PROBLEM DETAILS:
Beginning with the line that mentions "RGB1 pin G: GP16 -> GP20", reproduce every line through the last line of the entries, exactly, and only those.

Records excerpted from a collection:
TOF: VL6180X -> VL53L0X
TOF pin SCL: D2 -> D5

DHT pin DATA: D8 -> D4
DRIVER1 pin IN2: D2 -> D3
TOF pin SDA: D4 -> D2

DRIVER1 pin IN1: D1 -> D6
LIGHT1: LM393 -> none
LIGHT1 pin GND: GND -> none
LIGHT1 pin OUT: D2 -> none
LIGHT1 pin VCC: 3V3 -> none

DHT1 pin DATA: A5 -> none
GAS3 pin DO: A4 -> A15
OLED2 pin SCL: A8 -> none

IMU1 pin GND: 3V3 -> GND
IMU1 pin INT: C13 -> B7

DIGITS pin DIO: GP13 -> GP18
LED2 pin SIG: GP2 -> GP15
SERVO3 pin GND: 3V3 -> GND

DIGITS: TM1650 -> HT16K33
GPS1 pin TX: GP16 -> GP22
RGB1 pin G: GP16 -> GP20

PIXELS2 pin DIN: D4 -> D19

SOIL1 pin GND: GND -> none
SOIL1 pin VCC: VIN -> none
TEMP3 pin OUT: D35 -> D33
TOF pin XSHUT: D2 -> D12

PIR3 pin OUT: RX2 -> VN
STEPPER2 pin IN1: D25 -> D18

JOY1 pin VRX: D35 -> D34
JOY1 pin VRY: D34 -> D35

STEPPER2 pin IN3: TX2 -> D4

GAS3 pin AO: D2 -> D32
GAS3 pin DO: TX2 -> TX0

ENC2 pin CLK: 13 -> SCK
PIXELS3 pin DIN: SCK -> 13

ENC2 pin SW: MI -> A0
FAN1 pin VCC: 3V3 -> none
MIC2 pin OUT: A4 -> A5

PROBLEM SOLUTION:
RGB1 pin G: GP16 -> GP20

PIXELS2 pin DIN: D4 -> D19

SOIL1 pin GND: GND -> none
SOIL1 pin VCC: VIN -> none
TEMP3 pin OUT: D35 -> D33
TOF pin XSHUT: D2 -> D12

PIR3 pin OUT: RX2 -> VN
STEPPER2 pin IN1: D25 -> D18

JOY1 pin VRX: D35 -> D34
JOY1 pin VRY: D34 -> D35

STEPPER2 pin IN3: TX2 -> D4

GAS3 pin AO: D2 -> D32
GAS3 pin DO: TX2 -> TX0

ENC2 pin CLK: 13 -> SCK
PIXELS3 pin DIN: SCK -> 13

ENC2 pin SW: MI -> A0
FAN1 pin VCC: 3V3 -> none
MIC2 pin OUT: A4 -> A5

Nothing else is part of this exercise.